▶ _Records for this exercise_:
○ ○ ○ ○

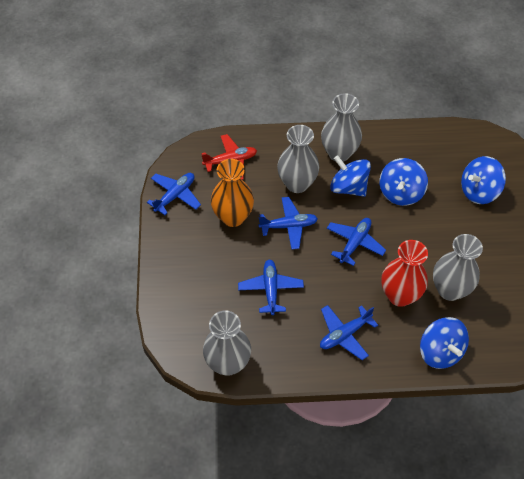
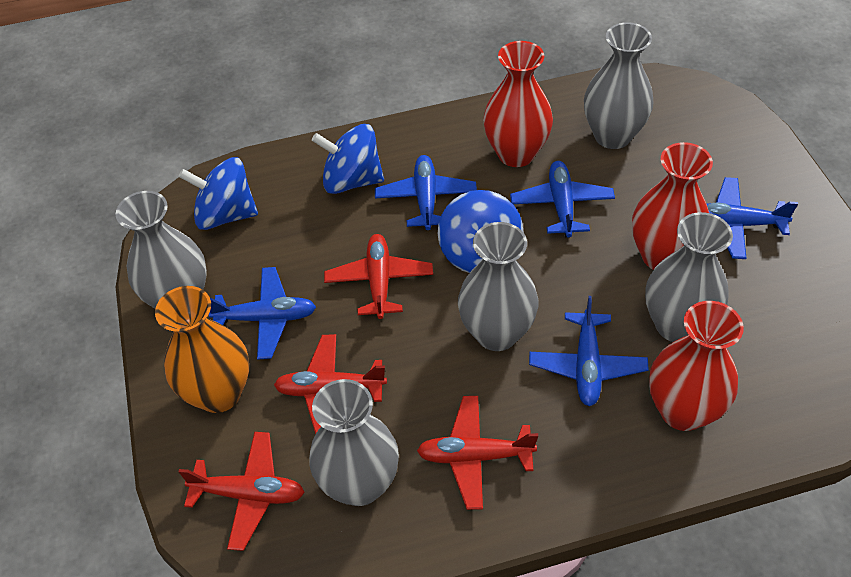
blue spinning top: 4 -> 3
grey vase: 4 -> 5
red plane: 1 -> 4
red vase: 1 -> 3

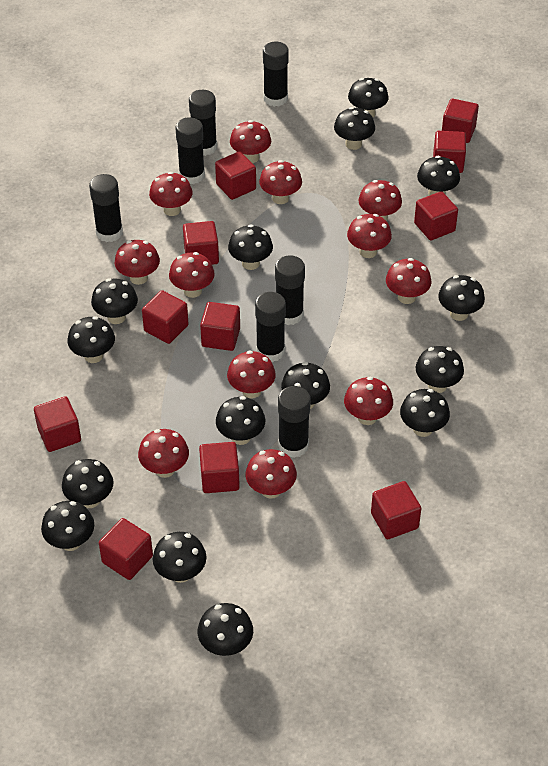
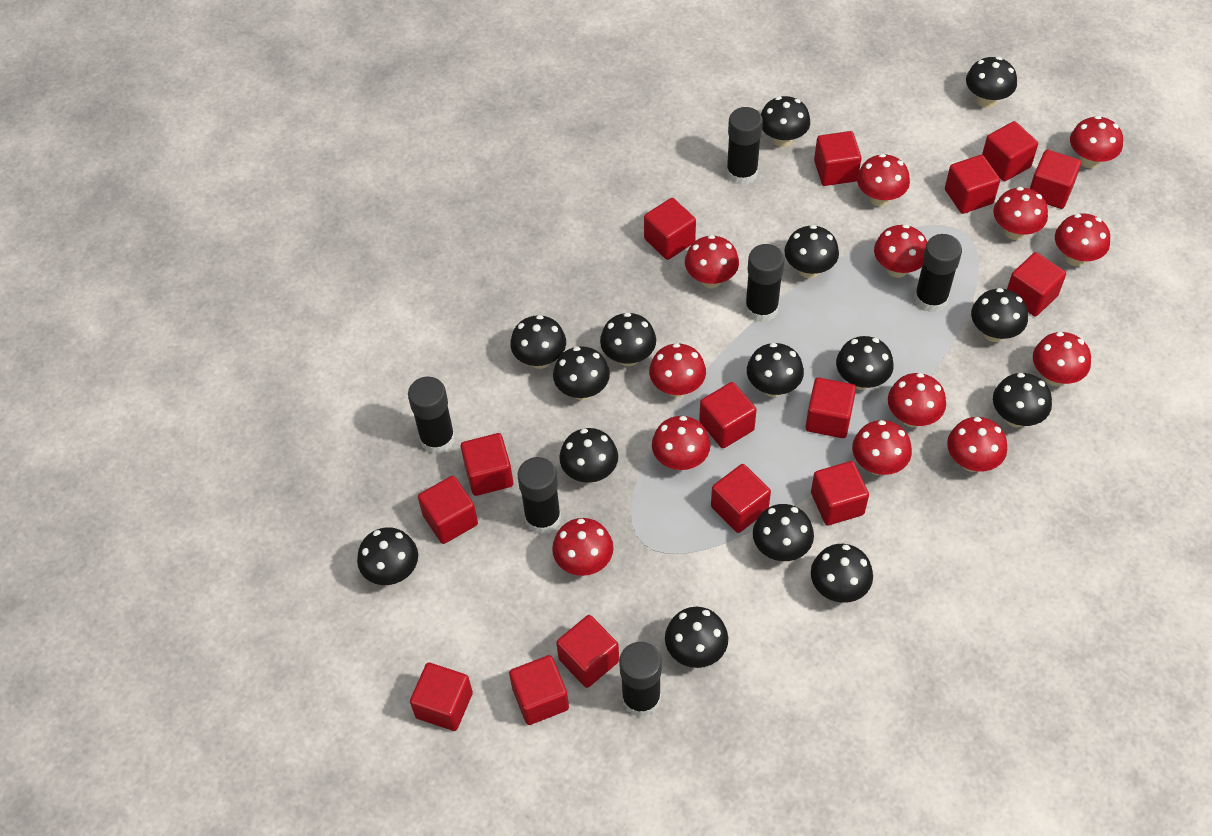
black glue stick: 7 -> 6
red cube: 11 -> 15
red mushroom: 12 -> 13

○ ○ ○ ○

▶ _The problem_:
Transcribe the records above exactly, leaving every picture out of the copy.

▶ _Reply_:
blue spinning top: 4 -> 3
grey vase: 4 -> 5
red plane: 1 -> 4
red vase: 1 -> 3

black glue stick: 7 -> 6
red cube: 11 -> 15
red mushroom: 12 -> 13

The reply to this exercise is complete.